▶ _Work required_
Return, exactly and in full, the lines of the records below starting at the one with "GAS pin AO: A0 -> TX" and ending at the one with "TOF pin XSHUT: D7 -> D1", and no other lines.

==== Entries supplied ====

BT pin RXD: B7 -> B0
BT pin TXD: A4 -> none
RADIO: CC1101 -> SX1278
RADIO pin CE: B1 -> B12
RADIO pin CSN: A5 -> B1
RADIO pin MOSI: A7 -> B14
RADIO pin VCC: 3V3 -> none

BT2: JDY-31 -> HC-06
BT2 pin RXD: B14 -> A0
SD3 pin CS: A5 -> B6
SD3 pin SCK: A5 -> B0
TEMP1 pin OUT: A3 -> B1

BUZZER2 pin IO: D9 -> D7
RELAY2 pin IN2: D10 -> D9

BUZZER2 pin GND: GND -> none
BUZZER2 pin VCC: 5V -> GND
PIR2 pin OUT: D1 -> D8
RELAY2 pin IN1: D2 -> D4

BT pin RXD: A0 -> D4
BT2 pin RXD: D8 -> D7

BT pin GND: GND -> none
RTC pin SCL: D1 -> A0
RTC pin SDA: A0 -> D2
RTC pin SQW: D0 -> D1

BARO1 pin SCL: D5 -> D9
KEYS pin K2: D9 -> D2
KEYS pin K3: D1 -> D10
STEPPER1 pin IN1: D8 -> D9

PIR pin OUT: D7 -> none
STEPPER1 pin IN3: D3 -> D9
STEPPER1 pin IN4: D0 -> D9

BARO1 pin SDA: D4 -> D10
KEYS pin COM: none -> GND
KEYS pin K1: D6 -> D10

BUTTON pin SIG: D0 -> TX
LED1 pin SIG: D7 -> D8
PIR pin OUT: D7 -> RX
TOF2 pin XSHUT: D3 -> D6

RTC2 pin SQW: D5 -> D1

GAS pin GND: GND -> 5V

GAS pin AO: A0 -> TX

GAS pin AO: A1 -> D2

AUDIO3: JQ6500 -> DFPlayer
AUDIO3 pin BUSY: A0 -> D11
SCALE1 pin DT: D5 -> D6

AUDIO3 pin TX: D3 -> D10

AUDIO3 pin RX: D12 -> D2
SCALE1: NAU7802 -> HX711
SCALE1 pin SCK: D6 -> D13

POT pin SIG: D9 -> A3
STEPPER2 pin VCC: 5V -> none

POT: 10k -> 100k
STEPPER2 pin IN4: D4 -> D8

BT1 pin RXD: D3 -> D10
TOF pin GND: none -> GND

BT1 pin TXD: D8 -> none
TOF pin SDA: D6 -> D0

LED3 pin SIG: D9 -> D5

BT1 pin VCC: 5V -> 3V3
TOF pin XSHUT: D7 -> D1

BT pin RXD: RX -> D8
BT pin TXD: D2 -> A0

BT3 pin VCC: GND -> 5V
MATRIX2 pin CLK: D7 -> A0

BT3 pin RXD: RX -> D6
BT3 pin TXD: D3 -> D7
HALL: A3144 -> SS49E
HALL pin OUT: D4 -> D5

====

▶ _Task result_
GAS pin AO: A0 -> TX

GAS pin AO: A1 -> D2

AUDIO3: JQ6500 -> DFPlayer
AUDIO3 pin BUSY: A0 -> D11
SCALE1 pin DT: D5 -> D6

AUDIO3 pin TX: D3 -> D10

AUDIO3 pin RX: D12 -> D2
SCALE1: NAU7802 -> HX711
SCALE1 pin SCK: D6 -> D13

POT pin SIG: D9 -> A3
STEPPER2 pin VCC: 5V -> none

POT: 10k -> 100k
STEPPER2 pin IN4: D4 -> D8

BT1 pin RXD: D3 -> D10
TOF pin GND: none -> GND

BT1 pin TXD: D8 -> none
TOF pin SDA: D6 -> D0

LED3 pin SIG: D9 -> D5

BT1 pin VCC: 5V -> 3V3
TOF pin XSHUT: D7 -> D1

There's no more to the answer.